ACTION ITEM: Copy the data exactly, pictures aside.

---*---

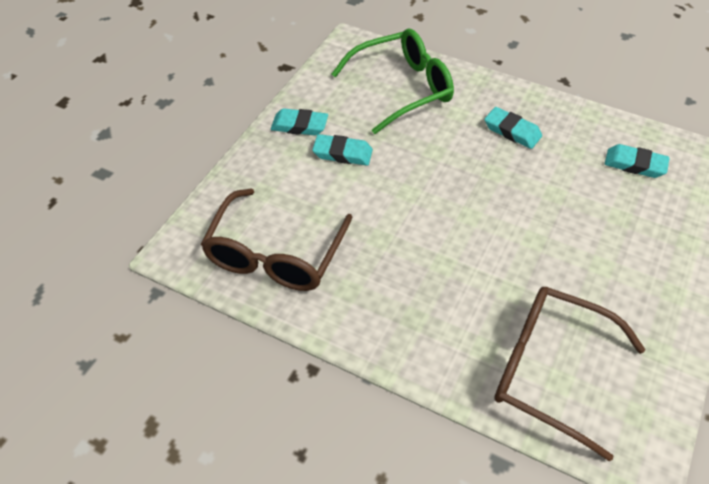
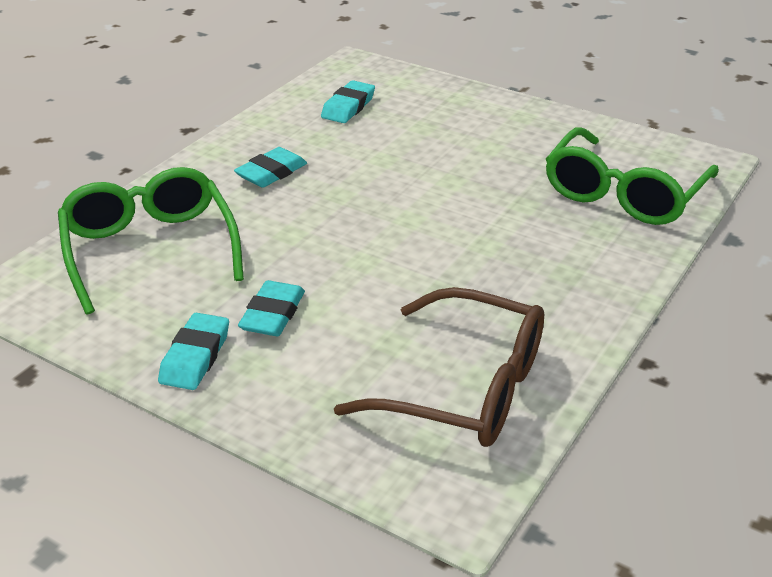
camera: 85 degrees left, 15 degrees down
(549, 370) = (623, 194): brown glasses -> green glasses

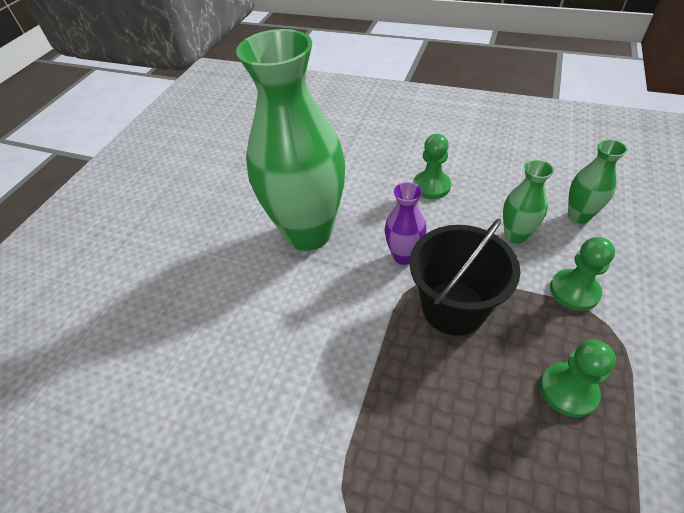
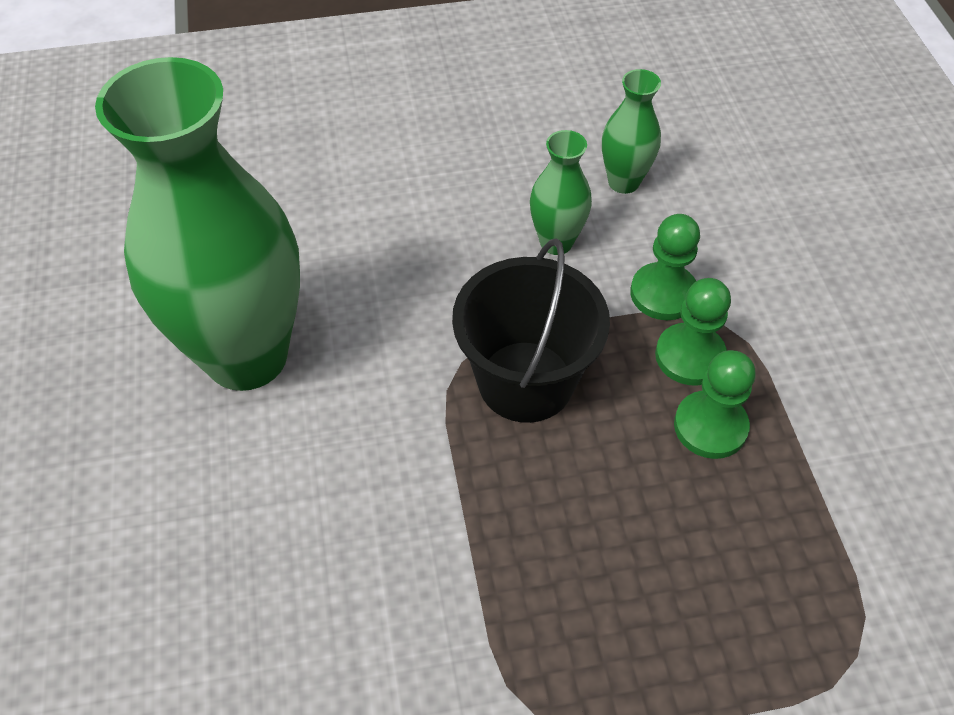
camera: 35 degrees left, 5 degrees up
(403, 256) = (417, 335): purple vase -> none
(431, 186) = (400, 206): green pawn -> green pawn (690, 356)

---*---

YOUR RESPONSE:
camera: 85 degrees left, 15 degrees down
(549, 370) = (623, 194): brown glasses -> green glasses

camera: 35 degrees left, 5 degrees up
(403, 256) = (417, 335): purple vase -> none
(431, 186) = (400, 206): green pawn -> green pawn (690, 356)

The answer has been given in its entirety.